_EXTRACTED INFORMATION:_

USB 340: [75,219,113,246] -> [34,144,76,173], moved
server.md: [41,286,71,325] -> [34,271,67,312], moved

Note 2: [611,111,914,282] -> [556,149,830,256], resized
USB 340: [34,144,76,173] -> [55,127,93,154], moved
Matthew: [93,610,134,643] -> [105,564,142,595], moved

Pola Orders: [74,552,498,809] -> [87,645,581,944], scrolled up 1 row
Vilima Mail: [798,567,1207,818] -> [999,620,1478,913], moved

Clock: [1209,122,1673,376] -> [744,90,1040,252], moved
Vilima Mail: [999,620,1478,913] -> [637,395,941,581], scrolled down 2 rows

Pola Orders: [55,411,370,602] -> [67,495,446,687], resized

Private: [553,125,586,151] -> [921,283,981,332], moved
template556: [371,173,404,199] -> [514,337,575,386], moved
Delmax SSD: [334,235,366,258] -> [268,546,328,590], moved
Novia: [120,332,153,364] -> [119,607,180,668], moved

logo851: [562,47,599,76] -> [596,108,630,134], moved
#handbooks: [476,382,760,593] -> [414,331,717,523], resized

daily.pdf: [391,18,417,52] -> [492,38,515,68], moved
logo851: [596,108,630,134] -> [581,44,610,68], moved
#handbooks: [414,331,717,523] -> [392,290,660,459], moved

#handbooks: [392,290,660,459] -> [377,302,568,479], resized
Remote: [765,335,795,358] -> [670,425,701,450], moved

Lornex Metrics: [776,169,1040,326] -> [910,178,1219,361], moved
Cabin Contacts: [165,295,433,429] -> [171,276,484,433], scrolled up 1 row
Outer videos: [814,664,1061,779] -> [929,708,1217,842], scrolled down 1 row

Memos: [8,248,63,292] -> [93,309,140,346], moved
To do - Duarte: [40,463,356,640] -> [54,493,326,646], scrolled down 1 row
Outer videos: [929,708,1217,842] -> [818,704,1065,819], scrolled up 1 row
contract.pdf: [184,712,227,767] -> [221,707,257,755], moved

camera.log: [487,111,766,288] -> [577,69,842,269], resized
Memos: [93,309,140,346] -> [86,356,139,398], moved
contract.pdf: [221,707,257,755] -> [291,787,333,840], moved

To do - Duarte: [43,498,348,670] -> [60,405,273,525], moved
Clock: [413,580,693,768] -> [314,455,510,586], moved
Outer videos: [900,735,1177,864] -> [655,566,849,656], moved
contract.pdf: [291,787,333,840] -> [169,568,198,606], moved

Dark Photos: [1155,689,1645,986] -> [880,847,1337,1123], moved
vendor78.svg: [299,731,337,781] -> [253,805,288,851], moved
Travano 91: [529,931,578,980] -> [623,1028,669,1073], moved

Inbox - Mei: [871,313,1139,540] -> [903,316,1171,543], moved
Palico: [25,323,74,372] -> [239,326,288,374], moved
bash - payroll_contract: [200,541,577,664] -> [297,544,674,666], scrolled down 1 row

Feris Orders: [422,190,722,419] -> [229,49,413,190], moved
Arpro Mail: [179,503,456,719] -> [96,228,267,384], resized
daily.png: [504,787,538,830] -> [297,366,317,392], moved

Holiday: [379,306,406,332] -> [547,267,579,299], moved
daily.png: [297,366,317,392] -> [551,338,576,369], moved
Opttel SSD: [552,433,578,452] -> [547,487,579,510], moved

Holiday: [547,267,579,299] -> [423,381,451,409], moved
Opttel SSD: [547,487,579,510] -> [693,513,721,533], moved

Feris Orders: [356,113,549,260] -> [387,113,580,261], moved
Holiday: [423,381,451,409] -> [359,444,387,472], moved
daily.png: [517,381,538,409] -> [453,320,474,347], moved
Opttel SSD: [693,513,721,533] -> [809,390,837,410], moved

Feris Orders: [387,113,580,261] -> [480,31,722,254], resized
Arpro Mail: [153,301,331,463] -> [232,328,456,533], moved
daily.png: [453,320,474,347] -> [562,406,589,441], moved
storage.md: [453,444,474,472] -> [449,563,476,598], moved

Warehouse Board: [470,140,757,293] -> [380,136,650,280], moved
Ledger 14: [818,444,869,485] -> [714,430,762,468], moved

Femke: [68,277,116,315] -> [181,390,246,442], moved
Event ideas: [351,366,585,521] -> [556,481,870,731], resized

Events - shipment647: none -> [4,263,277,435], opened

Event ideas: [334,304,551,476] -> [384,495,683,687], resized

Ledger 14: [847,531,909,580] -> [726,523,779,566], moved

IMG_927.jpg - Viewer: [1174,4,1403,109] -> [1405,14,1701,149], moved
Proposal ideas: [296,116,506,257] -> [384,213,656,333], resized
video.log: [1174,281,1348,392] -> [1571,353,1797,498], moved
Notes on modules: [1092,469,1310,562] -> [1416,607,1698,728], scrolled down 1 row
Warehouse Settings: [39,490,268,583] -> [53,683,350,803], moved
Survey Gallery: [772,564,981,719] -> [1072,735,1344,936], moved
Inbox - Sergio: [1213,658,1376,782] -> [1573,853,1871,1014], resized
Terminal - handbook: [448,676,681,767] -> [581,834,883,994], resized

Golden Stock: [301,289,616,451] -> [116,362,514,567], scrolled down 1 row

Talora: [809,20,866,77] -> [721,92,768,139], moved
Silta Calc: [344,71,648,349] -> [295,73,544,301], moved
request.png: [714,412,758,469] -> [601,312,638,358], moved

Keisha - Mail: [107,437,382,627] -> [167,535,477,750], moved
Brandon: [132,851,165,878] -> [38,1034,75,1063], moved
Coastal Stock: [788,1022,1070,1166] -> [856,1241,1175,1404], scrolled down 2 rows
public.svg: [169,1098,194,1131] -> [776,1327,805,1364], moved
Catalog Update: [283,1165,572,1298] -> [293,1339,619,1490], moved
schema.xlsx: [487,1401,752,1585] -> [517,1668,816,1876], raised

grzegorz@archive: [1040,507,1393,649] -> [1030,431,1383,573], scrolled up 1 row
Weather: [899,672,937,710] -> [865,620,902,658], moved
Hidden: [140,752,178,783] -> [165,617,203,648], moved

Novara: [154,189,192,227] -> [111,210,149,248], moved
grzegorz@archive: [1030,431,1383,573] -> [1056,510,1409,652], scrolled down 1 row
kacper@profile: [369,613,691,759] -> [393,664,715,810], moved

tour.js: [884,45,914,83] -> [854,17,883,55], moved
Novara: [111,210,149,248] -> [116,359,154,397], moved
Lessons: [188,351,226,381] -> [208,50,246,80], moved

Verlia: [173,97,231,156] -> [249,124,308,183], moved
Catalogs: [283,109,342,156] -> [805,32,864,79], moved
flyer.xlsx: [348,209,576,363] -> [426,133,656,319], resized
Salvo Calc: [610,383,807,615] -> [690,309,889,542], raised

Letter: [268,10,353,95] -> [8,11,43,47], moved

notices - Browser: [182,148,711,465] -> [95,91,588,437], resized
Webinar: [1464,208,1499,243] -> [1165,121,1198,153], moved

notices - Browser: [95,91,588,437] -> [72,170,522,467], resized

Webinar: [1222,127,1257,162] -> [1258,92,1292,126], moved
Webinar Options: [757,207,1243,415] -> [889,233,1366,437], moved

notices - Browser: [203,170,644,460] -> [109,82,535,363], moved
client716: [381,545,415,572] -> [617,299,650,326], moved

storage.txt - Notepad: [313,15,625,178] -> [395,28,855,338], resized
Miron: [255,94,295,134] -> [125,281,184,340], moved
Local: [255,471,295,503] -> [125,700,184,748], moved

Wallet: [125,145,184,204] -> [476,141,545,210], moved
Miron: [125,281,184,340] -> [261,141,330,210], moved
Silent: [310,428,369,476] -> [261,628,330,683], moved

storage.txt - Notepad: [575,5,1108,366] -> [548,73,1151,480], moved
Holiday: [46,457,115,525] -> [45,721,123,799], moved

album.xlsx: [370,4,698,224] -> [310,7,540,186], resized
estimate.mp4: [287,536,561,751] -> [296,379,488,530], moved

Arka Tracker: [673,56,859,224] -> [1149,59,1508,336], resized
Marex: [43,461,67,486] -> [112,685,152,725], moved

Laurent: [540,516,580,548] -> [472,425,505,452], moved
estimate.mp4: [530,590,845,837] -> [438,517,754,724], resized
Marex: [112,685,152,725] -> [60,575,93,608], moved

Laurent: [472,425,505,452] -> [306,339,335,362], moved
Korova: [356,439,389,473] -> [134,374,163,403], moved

_PROBLEM TO WORK ON:_ Send back exactly the lines of the listing above starting at the one with "daily.png: [297,366,317,392] ->" and ending at the one with "Holiday: [423,381,451,409] ->", inclusive, and no others.

_ANSWER SECTION:_
daily.png: [297,366,317,392] -> [551,338,576,369], moved
Opttel SSD: [552,433,578,452] -> [547,487,579,510], moved

Holiday: [547,267,579,299] -> [423,381,451,409], moved
Opttel SSD: [547,487,579,510] -> [693,513,721,533], moved

Feris Orders: [356,113,549,260] -> [387,113,580,261], moved
Holiday: [423,381,451,409] -> [359,444,387,472], moved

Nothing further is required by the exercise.